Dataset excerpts
● ● ● ●
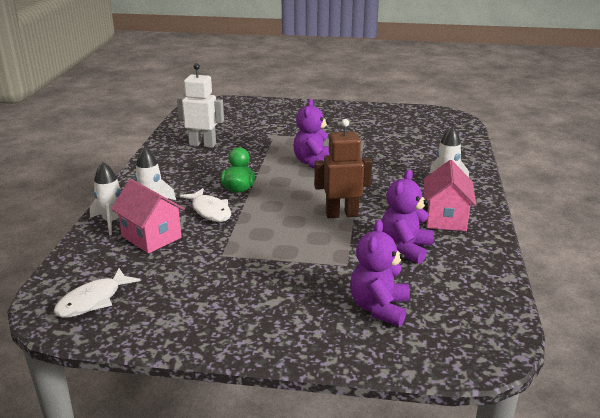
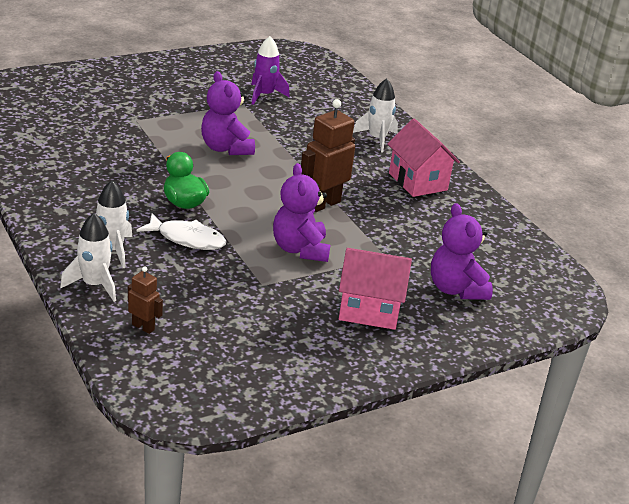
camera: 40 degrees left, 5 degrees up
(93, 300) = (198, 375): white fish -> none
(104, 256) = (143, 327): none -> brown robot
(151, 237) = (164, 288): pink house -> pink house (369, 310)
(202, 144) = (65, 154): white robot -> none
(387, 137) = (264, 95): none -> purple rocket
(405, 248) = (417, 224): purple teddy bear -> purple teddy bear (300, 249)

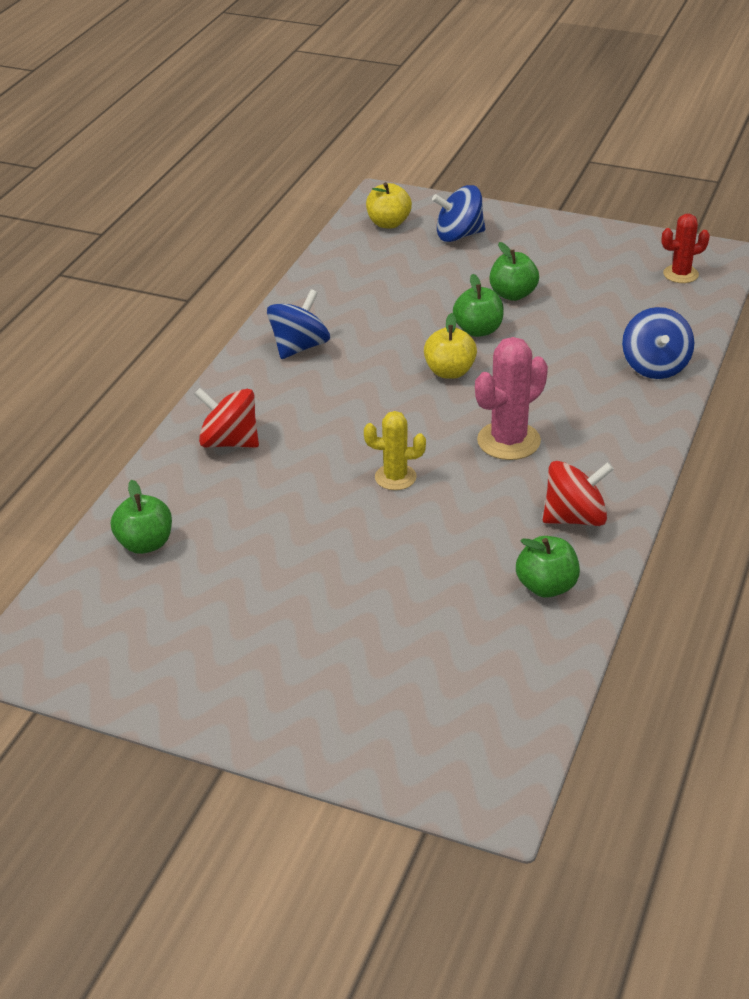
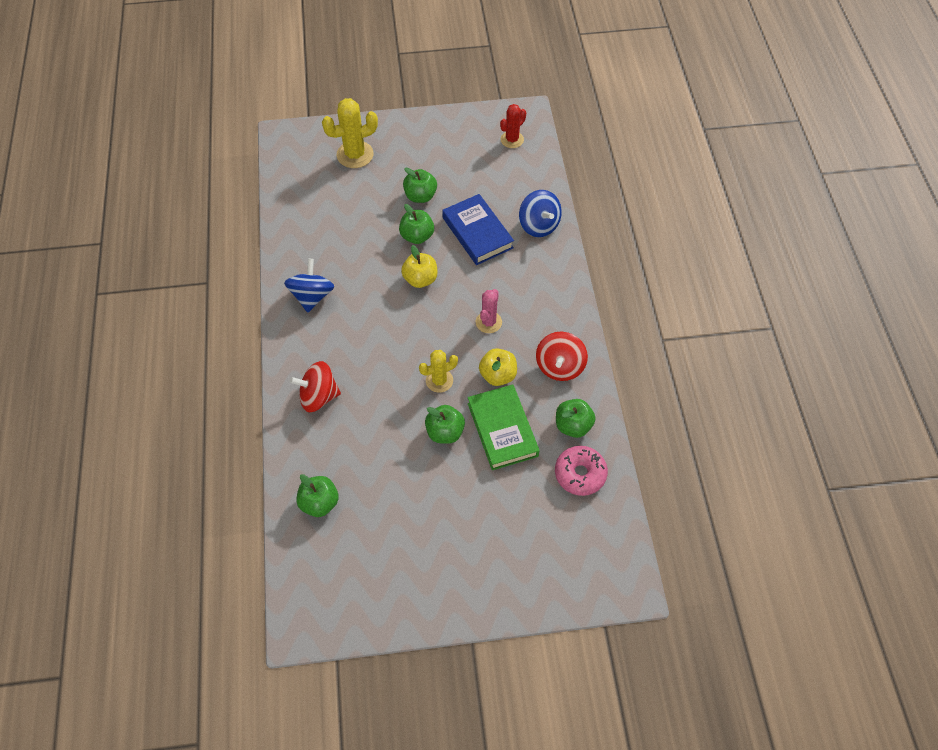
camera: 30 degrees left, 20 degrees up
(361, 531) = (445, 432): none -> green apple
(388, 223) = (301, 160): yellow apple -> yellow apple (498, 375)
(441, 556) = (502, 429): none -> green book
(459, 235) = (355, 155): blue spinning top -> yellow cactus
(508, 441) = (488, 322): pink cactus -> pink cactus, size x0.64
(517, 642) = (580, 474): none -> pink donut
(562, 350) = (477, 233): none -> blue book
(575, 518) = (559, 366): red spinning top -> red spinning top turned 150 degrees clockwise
● ● ● ●
■ Assignment
What is needed is an exact copy of the lines from the one containing "(441, 556) = (502, 429): none -> green book" through the last line of the records above, both included.

■ Written answer
(441, 556) = (502, 429): none -> green book
(459, 235) = (355, 155): blue spinning top -> yellow cactus
(508, 441) = (488, 322): pink cactus -> pink cactus, size x0.64
(517, 642) = (580, 474): none -> pink donut
(562, 350) = (477, 233): none -> blue book
(575, 518) = (559, 366): red spinning top -> red spinning top turned 150 degrees clockwise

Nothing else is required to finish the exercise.